Stored items
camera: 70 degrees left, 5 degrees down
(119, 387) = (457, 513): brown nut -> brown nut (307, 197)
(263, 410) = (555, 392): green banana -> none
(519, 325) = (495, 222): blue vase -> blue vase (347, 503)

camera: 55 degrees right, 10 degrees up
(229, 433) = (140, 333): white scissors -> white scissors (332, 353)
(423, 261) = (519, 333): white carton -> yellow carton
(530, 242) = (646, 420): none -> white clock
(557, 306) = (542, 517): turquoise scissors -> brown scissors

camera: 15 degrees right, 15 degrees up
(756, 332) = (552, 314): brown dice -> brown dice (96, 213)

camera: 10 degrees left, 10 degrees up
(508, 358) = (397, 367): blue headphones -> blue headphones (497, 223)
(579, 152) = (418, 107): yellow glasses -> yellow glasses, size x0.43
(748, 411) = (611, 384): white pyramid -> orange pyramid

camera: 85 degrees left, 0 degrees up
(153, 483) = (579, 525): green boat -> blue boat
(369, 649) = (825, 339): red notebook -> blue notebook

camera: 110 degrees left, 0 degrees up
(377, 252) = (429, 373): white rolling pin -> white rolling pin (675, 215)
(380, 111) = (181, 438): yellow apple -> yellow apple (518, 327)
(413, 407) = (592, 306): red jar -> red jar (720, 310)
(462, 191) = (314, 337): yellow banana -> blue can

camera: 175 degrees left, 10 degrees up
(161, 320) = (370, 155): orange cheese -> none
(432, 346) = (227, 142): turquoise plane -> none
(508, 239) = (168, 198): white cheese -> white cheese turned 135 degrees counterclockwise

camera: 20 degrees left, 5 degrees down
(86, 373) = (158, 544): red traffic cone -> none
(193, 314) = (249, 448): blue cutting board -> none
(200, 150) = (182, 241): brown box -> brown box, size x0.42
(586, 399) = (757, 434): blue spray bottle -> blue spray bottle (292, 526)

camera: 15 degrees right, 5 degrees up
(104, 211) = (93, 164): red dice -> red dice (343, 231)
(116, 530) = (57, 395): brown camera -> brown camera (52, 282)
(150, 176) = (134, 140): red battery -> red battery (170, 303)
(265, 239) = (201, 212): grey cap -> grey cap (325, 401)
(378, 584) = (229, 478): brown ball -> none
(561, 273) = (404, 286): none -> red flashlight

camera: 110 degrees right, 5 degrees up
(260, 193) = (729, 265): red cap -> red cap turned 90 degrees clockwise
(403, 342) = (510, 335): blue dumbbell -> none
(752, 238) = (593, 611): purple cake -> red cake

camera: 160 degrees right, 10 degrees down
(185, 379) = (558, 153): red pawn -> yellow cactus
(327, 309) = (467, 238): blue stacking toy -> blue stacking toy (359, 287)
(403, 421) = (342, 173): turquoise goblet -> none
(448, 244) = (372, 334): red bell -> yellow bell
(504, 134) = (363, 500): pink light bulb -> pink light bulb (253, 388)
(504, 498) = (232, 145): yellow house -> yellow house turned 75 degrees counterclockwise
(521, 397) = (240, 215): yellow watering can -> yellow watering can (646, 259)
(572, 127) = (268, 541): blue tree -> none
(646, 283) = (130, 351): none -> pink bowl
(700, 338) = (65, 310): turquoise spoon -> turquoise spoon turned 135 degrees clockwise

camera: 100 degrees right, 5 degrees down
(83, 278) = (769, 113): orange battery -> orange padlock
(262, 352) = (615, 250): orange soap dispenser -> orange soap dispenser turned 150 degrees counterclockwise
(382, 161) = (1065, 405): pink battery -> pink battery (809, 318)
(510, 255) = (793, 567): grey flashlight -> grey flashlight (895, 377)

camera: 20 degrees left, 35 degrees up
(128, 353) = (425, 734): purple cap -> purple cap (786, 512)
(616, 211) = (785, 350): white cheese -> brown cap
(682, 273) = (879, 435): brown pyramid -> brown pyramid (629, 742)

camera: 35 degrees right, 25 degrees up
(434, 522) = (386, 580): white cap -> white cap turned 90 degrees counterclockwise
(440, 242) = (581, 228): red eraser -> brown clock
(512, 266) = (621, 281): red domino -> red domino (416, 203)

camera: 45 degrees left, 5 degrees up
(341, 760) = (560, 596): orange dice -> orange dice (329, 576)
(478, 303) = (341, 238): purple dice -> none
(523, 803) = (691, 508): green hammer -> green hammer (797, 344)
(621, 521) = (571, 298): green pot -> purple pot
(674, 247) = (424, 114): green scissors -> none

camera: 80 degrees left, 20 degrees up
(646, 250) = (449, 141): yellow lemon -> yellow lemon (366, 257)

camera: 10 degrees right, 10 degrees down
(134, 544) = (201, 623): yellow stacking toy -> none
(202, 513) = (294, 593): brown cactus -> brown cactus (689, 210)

## Problem to work on
Take the lines above from the one containing "(561, 273) = (404, 286): none" to the one containing "(327, 309) = (467, 238): blue" and retype them exactly, both ends included, with nothing added.

## Written answer
(561, 273) = (404, 286): none -> red flashlight

camera: 110 degrees right, 5 degrees up
(260, 193) = (729, 265): red cap -> red cap turned 90 degrees clockwise
(403, 342) = (510, 335): blue dumbbell -> none
(752, 238) = (593, 611): purple cake -> red cake

camera: 160 degrees right, 10 degrees down
(185, 379) = (558, 153): red pawn -> yellow cactus
(327, 309) = (467, 238): blue stacking toy -> blue stacking toy (359, 287)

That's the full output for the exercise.